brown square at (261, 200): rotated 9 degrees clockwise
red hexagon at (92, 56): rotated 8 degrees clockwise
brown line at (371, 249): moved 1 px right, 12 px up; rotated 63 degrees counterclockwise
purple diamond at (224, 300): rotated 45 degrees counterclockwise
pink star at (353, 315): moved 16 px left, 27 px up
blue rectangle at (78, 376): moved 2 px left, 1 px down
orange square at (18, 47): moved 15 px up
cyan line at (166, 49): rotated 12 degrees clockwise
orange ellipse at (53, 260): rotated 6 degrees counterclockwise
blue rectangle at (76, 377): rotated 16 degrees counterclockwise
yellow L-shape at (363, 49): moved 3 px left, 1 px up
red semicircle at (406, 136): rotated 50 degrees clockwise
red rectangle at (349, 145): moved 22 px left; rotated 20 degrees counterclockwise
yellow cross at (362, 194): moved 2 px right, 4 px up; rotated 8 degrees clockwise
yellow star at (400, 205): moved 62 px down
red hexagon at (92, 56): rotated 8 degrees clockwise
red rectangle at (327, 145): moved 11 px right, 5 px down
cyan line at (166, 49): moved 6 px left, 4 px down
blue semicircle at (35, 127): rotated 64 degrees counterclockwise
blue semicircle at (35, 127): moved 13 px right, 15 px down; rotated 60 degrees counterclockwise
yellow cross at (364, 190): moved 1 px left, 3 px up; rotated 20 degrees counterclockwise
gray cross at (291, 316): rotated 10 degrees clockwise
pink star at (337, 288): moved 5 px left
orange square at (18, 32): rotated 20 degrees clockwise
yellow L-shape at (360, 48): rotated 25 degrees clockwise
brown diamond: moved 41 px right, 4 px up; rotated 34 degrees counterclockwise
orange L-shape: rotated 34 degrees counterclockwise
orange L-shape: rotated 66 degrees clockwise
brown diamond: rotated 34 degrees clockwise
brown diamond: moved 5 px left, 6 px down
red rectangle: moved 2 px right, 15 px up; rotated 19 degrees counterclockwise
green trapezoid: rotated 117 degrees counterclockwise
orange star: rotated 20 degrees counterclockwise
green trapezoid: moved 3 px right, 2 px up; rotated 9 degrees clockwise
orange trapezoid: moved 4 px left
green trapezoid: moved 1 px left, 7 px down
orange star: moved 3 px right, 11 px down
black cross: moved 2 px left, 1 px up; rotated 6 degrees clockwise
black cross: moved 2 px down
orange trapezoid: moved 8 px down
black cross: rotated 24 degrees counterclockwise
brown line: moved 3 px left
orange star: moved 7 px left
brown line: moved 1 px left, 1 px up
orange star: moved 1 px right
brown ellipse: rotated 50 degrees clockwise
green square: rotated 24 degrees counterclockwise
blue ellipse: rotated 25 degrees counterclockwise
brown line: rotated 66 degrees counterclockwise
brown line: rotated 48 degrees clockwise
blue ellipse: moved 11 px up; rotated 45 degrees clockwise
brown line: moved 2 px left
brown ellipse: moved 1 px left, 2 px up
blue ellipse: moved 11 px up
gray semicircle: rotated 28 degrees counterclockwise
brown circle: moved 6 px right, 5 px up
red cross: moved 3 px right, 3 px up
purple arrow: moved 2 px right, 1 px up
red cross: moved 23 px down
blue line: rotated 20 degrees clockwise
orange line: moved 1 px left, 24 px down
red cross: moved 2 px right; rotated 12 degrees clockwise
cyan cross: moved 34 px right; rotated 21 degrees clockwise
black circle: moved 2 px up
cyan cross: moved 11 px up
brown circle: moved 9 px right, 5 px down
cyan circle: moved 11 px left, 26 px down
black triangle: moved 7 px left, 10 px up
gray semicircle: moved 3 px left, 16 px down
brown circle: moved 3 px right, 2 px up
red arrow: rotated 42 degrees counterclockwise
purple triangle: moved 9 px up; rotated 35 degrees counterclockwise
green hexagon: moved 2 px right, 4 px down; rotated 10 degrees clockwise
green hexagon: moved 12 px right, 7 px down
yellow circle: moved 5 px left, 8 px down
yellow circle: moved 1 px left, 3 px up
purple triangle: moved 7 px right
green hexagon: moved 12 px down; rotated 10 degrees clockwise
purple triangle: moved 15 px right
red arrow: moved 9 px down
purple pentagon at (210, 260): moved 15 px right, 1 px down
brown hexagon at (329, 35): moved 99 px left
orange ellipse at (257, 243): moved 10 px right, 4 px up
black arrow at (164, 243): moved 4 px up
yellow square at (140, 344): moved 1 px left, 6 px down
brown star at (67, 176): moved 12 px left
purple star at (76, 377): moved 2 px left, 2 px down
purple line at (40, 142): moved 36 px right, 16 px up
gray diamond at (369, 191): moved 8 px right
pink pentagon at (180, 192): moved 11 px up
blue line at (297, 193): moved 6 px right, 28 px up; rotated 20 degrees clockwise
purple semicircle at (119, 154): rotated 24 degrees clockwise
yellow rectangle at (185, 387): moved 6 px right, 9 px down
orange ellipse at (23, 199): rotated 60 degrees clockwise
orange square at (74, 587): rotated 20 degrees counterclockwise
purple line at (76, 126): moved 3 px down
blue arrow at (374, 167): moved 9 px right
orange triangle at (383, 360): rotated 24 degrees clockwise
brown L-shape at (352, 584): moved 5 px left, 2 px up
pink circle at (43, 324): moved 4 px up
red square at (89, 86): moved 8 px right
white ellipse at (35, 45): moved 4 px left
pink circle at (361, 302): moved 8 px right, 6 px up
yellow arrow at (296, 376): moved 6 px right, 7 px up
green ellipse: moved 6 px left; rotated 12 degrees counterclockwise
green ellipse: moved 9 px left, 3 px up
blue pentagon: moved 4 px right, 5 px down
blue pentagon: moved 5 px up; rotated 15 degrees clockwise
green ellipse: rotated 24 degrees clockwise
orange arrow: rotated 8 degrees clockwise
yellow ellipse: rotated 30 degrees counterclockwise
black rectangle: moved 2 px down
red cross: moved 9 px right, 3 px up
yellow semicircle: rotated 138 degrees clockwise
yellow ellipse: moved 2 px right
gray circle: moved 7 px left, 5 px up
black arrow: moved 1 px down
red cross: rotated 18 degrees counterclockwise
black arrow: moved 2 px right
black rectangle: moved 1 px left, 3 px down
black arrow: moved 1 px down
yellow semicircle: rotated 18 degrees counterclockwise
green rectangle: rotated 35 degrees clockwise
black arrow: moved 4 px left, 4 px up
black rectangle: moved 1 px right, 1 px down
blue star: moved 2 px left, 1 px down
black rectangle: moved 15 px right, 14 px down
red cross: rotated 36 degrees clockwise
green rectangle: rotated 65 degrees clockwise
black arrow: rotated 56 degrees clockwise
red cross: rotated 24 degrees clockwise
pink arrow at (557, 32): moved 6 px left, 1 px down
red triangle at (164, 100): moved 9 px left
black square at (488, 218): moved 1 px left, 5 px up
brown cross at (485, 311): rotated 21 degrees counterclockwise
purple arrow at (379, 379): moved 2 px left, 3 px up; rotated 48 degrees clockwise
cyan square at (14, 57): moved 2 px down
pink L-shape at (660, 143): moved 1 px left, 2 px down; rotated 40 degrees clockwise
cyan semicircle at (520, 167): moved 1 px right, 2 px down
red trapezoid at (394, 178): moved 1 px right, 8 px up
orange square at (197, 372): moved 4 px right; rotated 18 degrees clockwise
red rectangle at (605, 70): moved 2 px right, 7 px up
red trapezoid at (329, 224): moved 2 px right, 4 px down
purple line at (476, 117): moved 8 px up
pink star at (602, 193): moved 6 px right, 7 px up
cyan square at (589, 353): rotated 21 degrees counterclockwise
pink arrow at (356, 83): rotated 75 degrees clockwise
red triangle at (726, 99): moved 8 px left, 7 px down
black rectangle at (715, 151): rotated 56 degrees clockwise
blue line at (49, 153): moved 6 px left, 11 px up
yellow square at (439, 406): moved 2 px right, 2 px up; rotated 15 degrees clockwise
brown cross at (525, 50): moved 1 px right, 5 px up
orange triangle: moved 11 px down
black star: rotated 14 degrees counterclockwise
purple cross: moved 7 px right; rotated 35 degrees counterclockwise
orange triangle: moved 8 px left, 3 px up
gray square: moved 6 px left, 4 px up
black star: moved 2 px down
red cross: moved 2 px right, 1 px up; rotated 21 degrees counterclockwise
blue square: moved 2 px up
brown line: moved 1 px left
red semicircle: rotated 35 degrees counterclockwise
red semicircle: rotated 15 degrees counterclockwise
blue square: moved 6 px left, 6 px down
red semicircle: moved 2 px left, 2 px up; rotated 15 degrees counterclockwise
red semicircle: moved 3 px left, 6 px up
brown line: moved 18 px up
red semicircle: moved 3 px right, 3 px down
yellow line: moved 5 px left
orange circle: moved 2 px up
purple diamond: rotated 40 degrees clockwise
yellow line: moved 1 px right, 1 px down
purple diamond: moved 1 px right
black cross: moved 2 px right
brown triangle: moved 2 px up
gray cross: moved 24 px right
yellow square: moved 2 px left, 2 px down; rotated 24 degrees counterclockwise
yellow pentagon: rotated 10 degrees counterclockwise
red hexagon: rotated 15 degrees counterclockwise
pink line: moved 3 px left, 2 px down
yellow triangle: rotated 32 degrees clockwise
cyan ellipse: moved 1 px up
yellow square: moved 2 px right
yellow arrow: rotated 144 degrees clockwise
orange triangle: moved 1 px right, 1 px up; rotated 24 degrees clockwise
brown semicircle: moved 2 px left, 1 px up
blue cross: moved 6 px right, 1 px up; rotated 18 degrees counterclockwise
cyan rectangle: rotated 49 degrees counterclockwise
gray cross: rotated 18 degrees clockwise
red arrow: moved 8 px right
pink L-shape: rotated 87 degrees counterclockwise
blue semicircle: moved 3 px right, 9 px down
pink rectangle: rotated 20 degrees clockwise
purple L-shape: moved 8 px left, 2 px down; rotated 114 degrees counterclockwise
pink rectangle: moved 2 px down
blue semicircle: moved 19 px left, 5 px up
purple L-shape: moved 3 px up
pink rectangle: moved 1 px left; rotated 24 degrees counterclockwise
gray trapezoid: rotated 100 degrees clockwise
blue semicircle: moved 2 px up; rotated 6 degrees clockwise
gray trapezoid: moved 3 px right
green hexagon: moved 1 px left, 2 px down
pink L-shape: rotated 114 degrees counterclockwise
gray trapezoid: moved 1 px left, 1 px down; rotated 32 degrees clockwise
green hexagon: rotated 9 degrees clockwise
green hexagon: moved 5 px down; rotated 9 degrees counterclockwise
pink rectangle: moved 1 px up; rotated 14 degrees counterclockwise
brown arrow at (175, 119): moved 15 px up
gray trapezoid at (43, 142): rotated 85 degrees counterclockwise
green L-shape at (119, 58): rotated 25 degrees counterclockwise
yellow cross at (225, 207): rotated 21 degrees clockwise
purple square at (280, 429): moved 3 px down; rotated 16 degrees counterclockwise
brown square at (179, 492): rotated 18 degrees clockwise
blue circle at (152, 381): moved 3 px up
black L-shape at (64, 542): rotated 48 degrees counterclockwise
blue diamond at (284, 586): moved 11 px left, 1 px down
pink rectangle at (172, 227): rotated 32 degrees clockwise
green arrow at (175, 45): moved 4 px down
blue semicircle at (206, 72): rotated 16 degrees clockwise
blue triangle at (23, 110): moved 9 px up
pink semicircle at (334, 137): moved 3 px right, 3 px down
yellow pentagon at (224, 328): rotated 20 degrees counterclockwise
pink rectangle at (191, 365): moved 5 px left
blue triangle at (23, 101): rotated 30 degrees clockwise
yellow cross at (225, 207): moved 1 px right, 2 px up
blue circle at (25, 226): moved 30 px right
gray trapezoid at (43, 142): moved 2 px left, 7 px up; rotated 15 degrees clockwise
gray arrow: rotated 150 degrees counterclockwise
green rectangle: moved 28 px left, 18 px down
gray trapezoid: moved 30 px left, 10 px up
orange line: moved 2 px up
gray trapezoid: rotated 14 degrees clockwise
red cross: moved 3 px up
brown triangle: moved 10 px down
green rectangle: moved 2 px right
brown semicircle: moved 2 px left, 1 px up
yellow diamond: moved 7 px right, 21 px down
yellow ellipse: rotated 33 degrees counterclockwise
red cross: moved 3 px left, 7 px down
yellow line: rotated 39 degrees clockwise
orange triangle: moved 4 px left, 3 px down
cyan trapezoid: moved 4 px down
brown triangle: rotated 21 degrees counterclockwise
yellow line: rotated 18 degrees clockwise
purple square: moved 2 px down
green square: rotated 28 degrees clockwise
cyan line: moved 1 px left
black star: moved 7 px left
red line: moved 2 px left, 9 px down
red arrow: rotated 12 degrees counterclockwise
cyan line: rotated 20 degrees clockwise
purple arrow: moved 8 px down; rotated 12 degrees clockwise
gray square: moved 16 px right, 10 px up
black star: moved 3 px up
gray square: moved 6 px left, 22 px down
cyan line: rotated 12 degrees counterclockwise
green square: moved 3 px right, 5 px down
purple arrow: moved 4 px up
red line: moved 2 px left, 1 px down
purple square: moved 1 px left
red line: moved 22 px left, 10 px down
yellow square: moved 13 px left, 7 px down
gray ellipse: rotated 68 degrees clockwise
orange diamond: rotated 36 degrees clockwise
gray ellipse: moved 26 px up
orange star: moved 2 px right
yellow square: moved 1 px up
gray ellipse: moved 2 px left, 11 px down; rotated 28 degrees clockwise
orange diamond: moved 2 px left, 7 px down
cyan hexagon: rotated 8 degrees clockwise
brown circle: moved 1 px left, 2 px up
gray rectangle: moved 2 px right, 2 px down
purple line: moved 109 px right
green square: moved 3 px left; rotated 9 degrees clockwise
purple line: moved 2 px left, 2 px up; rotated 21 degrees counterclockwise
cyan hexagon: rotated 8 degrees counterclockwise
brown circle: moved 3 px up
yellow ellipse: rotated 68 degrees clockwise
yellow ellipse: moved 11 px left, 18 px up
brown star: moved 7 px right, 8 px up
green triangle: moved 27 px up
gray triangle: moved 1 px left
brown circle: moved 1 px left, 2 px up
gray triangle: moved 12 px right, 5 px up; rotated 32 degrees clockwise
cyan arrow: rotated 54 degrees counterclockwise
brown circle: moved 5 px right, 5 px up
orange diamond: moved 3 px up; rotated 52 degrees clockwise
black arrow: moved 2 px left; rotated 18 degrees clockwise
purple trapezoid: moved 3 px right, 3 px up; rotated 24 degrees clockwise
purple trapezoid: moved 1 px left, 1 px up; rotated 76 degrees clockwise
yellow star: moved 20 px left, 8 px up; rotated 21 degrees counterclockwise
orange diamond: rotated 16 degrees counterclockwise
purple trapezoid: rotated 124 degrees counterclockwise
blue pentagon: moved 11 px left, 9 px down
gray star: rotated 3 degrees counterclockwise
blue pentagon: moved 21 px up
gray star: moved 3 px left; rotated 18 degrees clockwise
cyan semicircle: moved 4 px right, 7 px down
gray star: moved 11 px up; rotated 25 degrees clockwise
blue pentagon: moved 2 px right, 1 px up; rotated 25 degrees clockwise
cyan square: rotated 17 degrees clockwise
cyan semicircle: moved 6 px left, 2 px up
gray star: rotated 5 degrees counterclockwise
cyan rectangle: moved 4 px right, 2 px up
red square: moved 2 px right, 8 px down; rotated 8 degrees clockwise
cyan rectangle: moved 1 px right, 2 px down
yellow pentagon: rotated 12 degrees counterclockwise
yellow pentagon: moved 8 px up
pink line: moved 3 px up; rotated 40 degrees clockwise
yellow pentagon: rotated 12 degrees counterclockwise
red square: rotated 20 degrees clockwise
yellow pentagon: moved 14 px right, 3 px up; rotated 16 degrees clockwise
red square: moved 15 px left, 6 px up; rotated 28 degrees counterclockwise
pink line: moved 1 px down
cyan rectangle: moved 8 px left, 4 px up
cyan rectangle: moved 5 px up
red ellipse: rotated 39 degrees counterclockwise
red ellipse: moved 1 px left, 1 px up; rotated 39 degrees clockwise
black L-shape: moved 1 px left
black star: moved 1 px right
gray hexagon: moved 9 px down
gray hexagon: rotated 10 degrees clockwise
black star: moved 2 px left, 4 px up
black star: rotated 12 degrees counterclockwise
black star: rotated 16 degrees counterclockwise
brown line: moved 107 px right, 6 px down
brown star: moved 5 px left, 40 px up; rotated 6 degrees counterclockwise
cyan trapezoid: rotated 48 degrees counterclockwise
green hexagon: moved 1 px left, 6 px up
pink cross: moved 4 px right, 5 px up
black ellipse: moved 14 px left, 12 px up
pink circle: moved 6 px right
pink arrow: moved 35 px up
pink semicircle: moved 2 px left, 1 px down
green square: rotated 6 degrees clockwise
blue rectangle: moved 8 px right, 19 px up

*****

Copy out, word for word, the entries from the first line through the line that contains "orange ellipse at (53, 260): rotated", including that line.

» ANSWER FOR THIS EXERCISE
brown square at (261, 200): rotated 9 degrees clockwise
red hexagon at (92, 56): rotated 8 degrees clockwise
brown line at (371, 249): moved 1 px right, 12 px up; rotated 63 degrees counterclockwise
purple diamond at (224, 300): rotated 45 degrees counterclockwise
pink star at (353, 315): moved 16 px left, 27 px up
blue rectangle at (78, 376): moved 2 px left, 1 px down
orange square at (18, 47): moved 15 px up
cyan line at (166, 49): rotated 12 degrees clockwise
orange ellipse at (53, 260): rotated 6 degrees counterclockwise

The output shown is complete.